• [What to produce]: Each entry below is to be duplicated verbatim.

• [Data extracts]:
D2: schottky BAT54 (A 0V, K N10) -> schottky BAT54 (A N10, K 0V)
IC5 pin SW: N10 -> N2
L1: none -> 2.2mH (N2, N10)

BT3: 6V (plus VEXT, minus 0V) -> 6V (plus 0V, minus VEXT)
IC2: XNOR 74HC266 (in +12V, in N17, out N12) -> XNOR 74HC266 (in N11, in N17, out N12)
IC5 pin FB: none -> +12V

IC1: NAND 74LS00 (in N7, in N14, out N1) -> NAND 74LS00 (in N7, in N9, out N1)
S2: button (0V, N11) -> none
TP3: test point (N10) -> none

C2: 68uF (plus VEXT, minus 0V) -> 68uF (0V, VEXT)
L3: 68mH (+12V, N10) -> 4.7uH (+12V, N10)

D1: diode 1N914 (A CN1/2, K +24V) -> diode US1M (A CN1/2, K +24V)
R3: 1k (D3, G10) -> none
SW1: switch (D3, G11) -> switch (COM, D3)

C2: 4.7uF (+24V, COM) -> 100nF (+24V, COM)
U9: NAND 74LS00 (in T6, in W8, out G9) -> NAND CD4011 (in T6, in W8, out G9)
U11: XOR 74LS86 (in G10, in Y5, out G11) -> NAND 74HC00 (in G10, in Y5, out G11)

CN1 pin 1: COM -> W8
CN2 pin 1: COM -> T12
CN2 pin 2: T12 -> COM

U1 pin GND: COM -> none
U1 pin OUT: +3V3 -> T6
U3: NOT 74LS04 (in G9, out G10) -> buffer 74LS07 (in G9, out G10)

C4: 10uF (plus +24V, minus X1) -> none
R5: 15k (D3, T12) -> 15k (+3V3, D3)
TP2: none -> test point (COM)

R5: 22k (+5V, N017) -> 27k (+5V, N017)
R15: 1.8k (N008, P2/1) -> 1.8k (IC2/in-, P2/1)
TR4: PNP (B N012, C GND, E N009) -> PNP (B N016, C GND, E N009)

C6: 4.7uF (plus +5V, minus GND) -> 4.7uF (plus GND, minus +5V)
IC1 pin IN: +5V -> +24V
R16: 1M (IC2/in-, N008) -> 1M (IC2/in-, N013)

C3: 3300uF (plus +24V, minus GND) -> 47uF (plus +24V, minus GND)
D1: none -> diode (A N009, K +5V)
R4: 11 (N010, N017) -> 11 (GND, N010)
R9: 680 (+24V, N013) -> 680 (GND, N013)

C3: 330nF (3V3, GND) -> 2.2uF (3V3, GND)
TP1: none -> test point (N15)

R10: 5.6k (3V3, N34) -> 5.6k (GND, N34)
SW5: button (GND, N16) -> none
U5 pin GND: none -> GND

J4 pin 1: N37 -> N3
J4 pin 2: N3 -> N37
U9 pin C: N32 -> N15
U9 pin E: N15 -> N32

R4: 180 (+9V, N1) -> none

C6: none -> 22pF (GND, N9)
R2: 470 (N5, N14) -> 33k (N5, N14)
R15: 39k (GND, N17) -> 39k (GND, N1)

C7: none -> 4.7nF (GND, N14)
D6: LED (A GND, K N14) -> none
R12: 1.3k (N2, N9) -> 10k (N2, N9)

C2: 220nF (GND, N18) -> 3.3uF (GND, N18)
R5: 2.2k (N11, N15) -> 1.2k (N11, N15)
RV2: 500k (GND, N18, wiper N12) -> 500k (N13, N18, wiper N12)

• [Output for this exercise]:
D2: schottky BAT54 (A 0V, K N10) -> schottky BAT54 (A N10, K 0V)
IC5 pin SW: N10 -> N2
L1: none -> 2.2mH (N2, N10)

BT3: 6V (plus VEXT, minus 0V) -> 6V (plus 0V, minus VEXT)
IC2: XNOR 74HC266 (in +12V, in N17, out N12) -> XNOR 74HC266 (in N11, in N17, out N12)
IC5 pin FB: none -> +12V

IC1: NAND 74LS00 (in N7, in N14, out N1) -> NAND 74LS00 (in N7, in N9, out N1)
S2: button (0V, N11) -> none
TP3: test point (N10) -> none

C2: 68uF (plus VEXT, minus 0V) -> 68uF (0V, VEXT)
L3: 68mH (+12V, N10) -> 4.7uH (+12V, N10)

D1: diode 1N914 (A CN1/2, K +24V) -> diode US1M (A CN1/2, K +24V)
R3: 1k (D3, G10) -> none
SW1: switch (D3, G11) -> switch (COM, D3)

C2: 4.7uF (+24V, COM) -> 100nF (+24V, COM)
U9: NAND 74LS00 (in T6, in W8, out G9) -> NAND CD4011 (in T6, in W8, out G9)
U11: XOR 74LS86 (in G10, in Y5, out G11) -> NAND 74HC00 (in G10, in Y5, out G11)

CN1 pin 1: COM -> W8
CN2 pin 1: COM -> T12
CN2 pin 2: T12 -> COM

U1 pin GND: COM -> none
U1 pin OUT: +3V3 -> T6
U3: NOT 74LS04 (in G9, out G10) -> buffer 74LS07 (in G9, out G10)

C4: 10uF (plus +24V, minus X1) -> none
R5: 15k (D3, T12) -> 15k (+3V3, D3)
TP2: none -> test point (COM)

R5: 22k (+5V, N017) -> 27k (+5V, N017)
R15: 1.8k (N008, P2/1) -> 1.8k (IC2/in-, P2/1)
TR4: PNP (B N012, C GND, E N009) -> PNP (B N016, C GND, E N009)

C6: 4.7uF (plus +5V, minus GND) -> 4.7uF (plus GND, minus +5V)
IC1 pin IN: +5V -> +24V
R16: 1M (IC2/in-, N008) -> 1M (IC2/in-, N013)

C3: 3300uF (plus +24V, minus GND) -> 47uF (plus +24V, minus GND)
D1: none -> diode (A N009, K +5V)
R4: 11 (N010, N017) -> 11 (GND, N010)
R9: 680 (+24V, N013) -> 680 (GND, N013)

C3: 330nF (3V3, GND) -> 2.2uF (3V3, GND)
TP1: none -> test point (N15)

R10: 5.6k (3V3, N34) -> 5.6k (GND, N34)
SW5: button (GND, N16) -> none
U5 pin GND: none -> GND

J4 pin 1: N37 -> N3
J4 pin 2: N3 -> N37
U9 pin C: N32 -> N15
U9 pin E: N15 -> N32

R4: 180 (+9V, N1) -> none

C6: none -> 22pF (GND, N9)
R2: 470 (N5, N14) -> 33k (N5, N14)
R15: 39k (GND, N17) -> 39k (GND, N1)

C7: none -> 4.7nF (GND, N14)
D6: LED (A GND, K N14) -> none
R12: 1.3k (N2, N9) -> 10k (N2, N9)

C2: 220nF (GND, N18) -> 3.3uF (GND, N18)
R5: 2.2k (N11, N15) -> 1.2k (N11, N15)
RV2: 500k (GND, N18, wiper N12) -> 500k (N13, N18, wiper N12)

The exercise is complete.